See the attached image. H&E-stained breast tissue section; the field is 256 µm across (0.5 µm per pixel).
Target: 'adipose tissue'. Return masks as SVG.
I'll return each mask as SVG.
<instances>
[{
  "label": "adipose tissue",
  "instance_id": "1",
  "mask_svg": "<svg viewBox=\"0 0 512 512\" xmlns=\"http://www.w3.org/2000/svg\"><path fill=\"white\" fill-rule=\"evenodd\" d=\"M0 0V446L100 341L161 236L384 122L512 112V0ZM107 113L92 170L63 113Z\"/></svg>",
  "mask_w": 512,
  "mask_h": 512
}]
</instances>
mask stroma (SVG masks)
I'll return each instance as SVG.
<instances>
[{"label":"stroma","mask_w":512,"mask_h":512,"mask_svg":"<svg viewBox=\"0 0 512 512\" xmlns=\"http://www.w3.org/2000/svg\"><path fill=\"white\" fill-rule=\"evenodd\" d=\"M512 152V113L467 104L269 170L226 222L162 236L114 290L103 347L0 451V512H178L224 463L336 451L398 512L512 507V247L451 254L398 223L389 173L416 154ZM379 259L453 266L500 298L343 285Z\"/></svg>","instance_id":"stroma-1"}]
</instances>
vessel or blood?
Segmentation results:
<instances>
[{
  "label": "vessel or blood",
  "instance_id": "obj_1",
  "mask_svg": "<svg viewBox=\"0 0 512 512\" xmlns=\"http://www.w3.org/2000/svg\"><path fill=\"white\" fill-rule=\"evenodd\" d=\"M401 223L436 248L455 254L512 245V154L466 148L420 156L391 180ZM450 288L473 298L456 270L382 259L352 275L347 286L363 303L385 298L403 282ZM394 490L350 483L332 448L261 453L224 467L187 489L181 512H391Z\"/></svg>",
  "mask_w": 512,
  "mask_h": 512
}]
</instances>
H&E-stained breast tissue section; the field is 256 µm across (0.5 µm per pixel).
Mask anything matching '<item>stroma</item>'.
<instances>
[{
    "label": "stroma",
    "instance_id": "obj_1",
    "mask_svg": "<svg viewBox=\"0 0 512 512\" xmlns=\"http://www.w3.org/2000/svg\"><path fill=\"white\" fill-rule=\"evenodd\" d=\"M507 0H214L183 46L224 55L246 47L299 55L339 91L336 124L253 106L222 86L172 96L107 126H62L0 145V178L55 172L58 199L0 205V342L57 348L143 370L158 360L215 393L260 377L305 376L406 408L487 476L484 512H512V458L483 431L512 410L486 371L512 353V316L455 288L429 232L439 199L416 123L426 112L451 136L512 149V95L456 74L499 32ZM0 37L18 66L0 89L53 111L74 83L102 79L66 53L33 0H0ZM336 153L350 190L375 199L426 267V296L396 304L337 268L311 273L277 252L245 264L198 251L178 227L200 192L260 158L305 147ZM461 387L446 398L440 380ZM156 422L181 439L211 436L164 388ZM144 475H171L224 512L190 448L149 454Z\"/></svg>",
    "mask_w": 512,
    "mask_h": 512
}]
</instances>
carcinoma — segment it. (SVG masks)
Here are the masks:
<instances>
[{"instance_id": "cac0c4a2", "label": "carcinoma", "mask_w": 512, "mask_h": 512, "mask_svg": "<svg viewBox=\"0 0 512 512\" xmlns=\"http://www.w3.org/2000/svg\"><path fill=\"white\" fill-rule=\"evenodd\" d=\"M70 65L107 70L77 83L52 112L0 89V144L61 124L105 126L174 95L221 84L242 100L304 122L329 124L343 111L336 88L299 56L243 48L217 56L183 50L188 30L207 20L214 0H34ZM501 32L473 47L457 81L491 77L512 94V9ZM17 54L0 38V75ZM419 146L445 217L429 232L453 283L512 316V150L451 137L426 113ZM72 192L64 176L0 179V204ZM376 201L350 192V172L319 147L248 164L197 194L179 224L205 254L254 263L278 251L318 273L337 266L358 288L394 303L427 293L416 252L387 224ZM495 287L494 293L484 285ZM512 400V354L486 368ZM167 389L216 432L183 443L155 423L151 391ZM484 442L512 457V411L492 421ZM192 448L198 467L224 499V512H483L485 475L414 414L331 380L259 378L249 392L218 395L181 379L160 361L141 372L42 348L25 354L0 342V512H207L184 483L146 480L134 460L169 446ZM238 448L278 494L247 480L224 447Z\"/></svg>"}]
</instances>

PROBLEM DESCRIPTION: Repeat each record exactly, leaving nothing out.

SOLUTION BELOW:
See the attached image. H&E-stained breast tissue section; the field is 256 µm across (0.5 µm per pixel).
Target: 'adipose tissue'. Return masks as SVG.
I'll return each mask as SVG.
<instances>
[{
  "label": "adipose tissue",
  "instance_id": "1",
  "mask_svg": "<svg viewBox=\"0 0 512 512\" xmlns=\"http://www.w3.org/2000/svg\"><path fill=\"white\" fill-rule=\"evenodd\" d=\"M0 0V446L100 341L161 236L384 122L512 112V0ZM107 113L92 170L63 113Z\"/></svg>",
  "mask_w": 512,
  "mask_h": 512
}]
</instances>
mask stroma (SVG masks)
I'll return each instance as SVG.
<instances>
[{"label":"stroma","mask_w":512,"mask_h":512,"mask_svg":"<svg viewBox=\"0 0 512 512\" xmlns=\"http://www.w3.org/2000/svg\"><path fill=\"white\" fill-rule=\"evenodd\" d=\"M512 152V113L467 104L269 170L226 222L162 236L114 290L103 347L0 451V512H178L224 463L336 451L398 512L512 507V247L451 254L398 223L389 173L416 154ZM379 259L453 266L500 298L343 285Z\"/></svg>","instance_id":"stroma-1"}]
</instances>
vessel or blood?
Segmentation results:
<instances>
[{
  "label": "vessel or blood",
  "instance_id": "obj_1",
  "mask_svg": "<svg viewBox=\"0 0 512 512\" xmlns=\"http://www.w3.org/2000/svg\"><path fill=\"white\" fill-rule=\"evenodd\" d=\"M401 223L436 248L455 254L512 245V154L466 148L420 156L391 180ZM450 288L473 298L456 270L382 259L352 275L347 286L363 303L385 298L403 282ZM394 490L350 483L332 448L261 453L224 467L187 489L181 512H391Z\"/></svg>",
  "mask_w": 512,
  "mask_h": 512
}]
</instances>
H&E-stained breast tissue section; the field is 256 µm across (0.5 µm per pixel).
Mask anything matching '<item>stroma</item>'.
<instances>
[{
    "label": "stroma",
    "instance_id": "obj_1",
    "mask_svg": "<svg viewBox=\"0 0 512 512\" xmlns=\"http://www.w3.org/2000/svg\"><path fill=\"white\" fill-rule=\"evenodd\" d=\"M507 0H214L183 46L224 55L246 47L299 55L339 91L336 124L253 106L222 86L172 96L107 126H62L0 145V178L55 172L58 199L0 205V342L57 348L143 370L158 360L215 393L260 377L305 376L406 408L487 476L484 512H512V458L483 431L512 410L486 371L512 353V316L455 288L429 232L439 199L416 123L426 112L451 136L512 149V95L456 74L499 32ZM0 37L18 66L0 89L53 111L74 83L102 79L66 53L33 0H0ZM336 153L350 190L375 199L426 267V296L396 304L337 268L311 273L277 252L245 264L198 251L178 227L200 192L260 158L305 147ZM461 387L446 398L440 380ZM156 422L181 439L211 436L164 388ZM144 475H171L224 512L190 448L149 454Z\"/></svg>",
    "mask_w": 512,
    "mask_h": 512
}]
</instances>
carcinoma — segment it. (SVG masks)
Here are the masks:
<instances>
[{"instance_id": "cac0c4a2", "label": "carcinoma", "mask_w": 512, "mask_h": 512, "mask_svg": "<svg viewBox=\"0 0 512 512\" xmlns=\"http://www.w3.org/2000/svg\"><path fill=\"white\" fill-rule=\"evenodd\" d=\"M70 65L107 70L77 83L52 112L0 89V144L61 124L105 126L174 95L221 84L242 100L304 122L329 124L343 111L336 88L299 56L243 48L217 56L183 50L188 30L207 20L214 0H34ZM501 32L473 47L457 81L491 77L512 94V9ZM17 54L0 38V75ZM419 146L445 217L429 232L453 283L512 316V150L451 137L426 113ZM72 192L64 176L0 179V204ZM376 201L350 192V172L319 147L248 164L197 194L179 224L205 254L254 263L278 251L318 273L337 266L358 288L394 303L427 293L416 252L387 224ZM495 287L494 293L484 285ZM512 400V354L486 368ZM167 389L216 432L183 443L155 423L151 391ZM484 442L512 457V411L492 421ZM192 448L198 467L224 499V512H483L485 475L414 414L331 380L259 378L249 392L218 395L181 379L160 361L141 372L42 348L25 354L0 342V512H207L184 483L146 480L134 460L169 446ZM238 448L278 494L247 480L224 447Z\"/></svg>"}]
</instances>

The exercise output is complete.